> _BRIEF_
All of the records below are to be copied exactly.

Data entries
%%

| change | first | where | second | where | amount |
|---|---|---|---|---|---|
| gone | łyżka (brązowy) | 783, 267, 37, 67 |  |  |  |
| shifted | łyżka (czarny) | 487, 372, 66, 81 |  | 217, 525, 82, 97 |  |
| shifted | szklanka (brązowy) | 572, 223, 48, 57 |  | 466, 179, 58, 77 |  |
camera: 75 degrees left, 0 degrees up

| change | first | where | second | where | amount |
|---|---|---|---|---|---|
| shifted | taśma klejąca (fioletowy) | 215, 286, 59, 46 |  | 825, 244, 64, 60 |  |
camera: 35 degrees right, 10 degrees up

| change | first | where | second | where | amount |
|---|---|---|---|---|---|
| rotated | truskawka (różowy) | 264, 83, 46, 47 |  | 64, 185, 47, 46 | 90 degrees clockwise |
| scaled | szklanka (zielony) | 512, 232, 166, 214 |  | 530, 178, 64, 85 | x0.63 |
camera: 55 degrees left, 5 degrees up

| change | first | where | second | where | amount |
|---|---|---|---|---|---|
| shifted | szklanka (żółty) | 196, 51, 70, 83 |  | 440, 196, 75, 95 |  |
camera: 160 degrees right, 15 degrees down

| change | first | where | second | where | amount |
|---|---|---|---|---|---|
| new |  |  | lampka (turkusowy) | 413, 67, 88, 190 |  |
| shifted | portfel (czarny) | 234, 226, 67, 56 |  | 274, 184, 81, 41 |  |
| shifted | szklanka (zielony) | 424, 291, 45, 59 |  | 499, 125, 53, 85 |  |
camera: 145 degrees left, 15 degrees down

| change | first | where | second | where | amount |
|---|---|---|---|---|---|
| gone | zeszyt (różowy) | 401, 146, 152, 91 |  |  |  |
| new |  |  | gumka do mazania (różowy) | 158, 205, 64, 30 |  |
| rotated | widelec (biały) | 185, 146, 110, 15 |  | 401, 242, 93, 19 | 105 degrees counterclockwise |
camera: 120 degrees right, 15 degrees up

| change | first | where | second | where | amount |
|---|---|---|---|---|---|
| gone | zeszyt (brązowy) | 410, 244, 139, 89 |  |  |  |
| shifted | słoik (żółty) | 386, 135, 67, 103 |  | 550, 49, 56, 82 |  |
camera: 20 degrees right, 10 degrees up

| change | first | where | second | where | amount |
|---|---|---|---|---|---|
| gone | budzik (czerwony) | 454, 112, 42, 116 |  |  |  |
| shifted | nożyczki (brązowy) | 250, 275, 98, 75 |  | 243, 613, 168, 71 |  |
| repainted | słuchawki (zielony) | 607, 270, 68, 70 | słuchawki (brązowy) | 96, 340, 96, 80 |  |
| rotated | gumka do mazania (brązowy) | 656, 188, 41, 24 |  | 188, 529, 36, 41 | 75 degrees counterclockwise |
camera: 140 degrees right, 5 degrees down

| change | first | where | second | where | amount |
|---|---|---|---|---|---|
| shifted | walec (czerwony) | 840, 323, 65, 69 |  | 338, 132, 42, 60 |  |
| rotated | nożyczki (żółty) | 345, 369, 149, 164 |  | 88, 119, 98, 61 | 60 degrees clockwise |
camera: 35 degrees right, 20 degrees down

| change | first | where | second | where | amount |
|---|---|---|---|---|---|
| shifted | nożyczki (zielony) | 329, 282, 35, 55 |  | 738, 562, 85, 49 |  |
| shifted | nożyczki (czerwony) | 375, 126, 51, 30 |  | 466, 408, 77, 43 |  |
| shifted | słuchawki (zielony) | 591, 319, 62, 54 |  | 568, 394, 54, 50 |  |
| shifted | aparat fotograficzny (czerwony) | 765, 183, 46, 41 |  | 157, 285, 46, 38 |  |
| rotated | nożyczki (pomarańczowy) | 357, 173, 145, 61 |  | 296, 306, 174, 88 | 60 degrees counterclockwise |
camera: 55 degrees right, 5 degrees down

%%

> _WRITTEN REPLY_
| change | first | where | second | where | amount |
|---|---|---|---|---|---|
| gone | łyżka (brązowy) | 783, 267, 37, 67 |  |  |  |
| shifted | łyżka (czarny) | 487, 372, 66, 81 |  | 217, 525, 82, 97 |  |
| shifted | szklanka (brązowy) | 572, 223, 48, 57 |  | 466, 179, 58, 77 |  |
camera: 75 degrees left, 0 degrees up

| change | first | where | second | where | amount |
|---|---|---|---|---|---|
| shifted | taśma klejąca (fioletowy) | 215, 286, 59, 46 |  | 825, 244, 64, 60 |  |
camera: 35 degrees right, 10 degrees up

| change | first | where | second | where | amount |
|---|---|---|---|---|---|
| rotated | truskawka (różowy) | 264, 83, 46, 47 |  | 64, 185, 47, 46 | 90 degrees clockwise |
| scaled | szklanka (zielony) | 512, 232, 166, 214 |  | 530, 178, 64, 85 | x0.63 |
camera: 55 degrees left, 5 degrees up

| change | first | where | second | where | amount |
|---|---|---|---|---|---|
| shifted | szklanka (żółty) | 196, 51, 70, 83 |  | 440, 196, 75, 95 |  |
camera: 160 degrees right, 15 degrees down

| change | first | where | second | where | amount |
|---|---|---|---|---|---|
| new |  |  | lampka (turkusowy) | 413, 67, 88, 190 |  |
| shifted | portfel (czarny) | 234, 226, 67, 56 |  | 274, 184, 81, 41 |  |
| shifted | szklanka (zielony) | 424, 291, 45, 59 |  | 499, 125, 53, 85 |  |
camera: 145 degrees left, 15 degrees down

| change | first | where | second | where | amount |
|---|---|---|---|---|---|
| gone | zeszyt (różowy) | 401, 146, 152, 91 |  |  |  |
| new |  |  | gumka do mazania (różowy) | 158, 205, 64, 30 |  |
| rotated | widelec (biały) | 185, 146, 110, 15 |  | 401, 242, 93, 19 | 105 degrees counterclockwise |
camera: 120 degrees right, 15 degrees up

| change | first | where | second | where | amount |
|---|---|---|---|---|---|
| gone | zeszyt (brązowy) | 410, 244, 139, 89 |  |  |  |
| shifted | słoik (żółty) | 386, 135, 67, 103 |  | 550, 49, 56, 82 |  |
camera: 20 degrees right, 10 degrees up

| change | first | where | second | where | amount |
|---|---|---|---|---|---|
| gone | budzik (czerwony) | 454, 112, 42, 116 |  |  |  |
| shifted | nożyczki (brązowy) | 250, 275, 98, 75 |  | 243, 613, 168, 71 |  |
| repainted | słuchawki (zielony) | 607, 270, 68, 70 | słuchawki (brązowy) | 96, 340, 96, 80 |  |
| rotated | gumka do mazania (brązowy) | 656, 188, 41, 24 |  | 188, 529, 36, 41 | 75 degrees counterclockwise |
camera: 140 degrees right, 5 degrees down

| change | first | where | second | where | amount |
|---|---|---|---|---|---|
| shifted | walec (czerwony) | 840, 323, 65, 69 |  | 338, 132, 42, 60 |  |
| rotated | nożyczki (żółty) | 345, 369, 149, 164 |  | 88, 119, 98, 61 | 60 degrees clockwise |
camera: 35 degrees right, 20 degrees down

| change | first | where | second | where | amount |
|---|---|---|---|---|---|
| shifted | nożyczki (zielony) | 329, 282, 35, 55 |  | 738, 562, 85, 49 |  |
| shifted | nożyczki (czerwony) | 375, 126, 51, 30 |  | 466, 408, 77, 43 |  |
| shifted | słuchawki (zielony) | 591, 319, 62, 54 |  | 568, 394, 54, 50 |  |
| shifted | aparat fotograficzny (czerwony) | 765, 183, 46, 41 |  | 157, 285, 46, 38 |  |
| rotated | nożyczki (pomarańczowy) | 357, 173, 145, 61 |  | 296, 306, 174, 88 | 60 degrees counterclockwise |
camera: 55 degrees right, 5 degrees down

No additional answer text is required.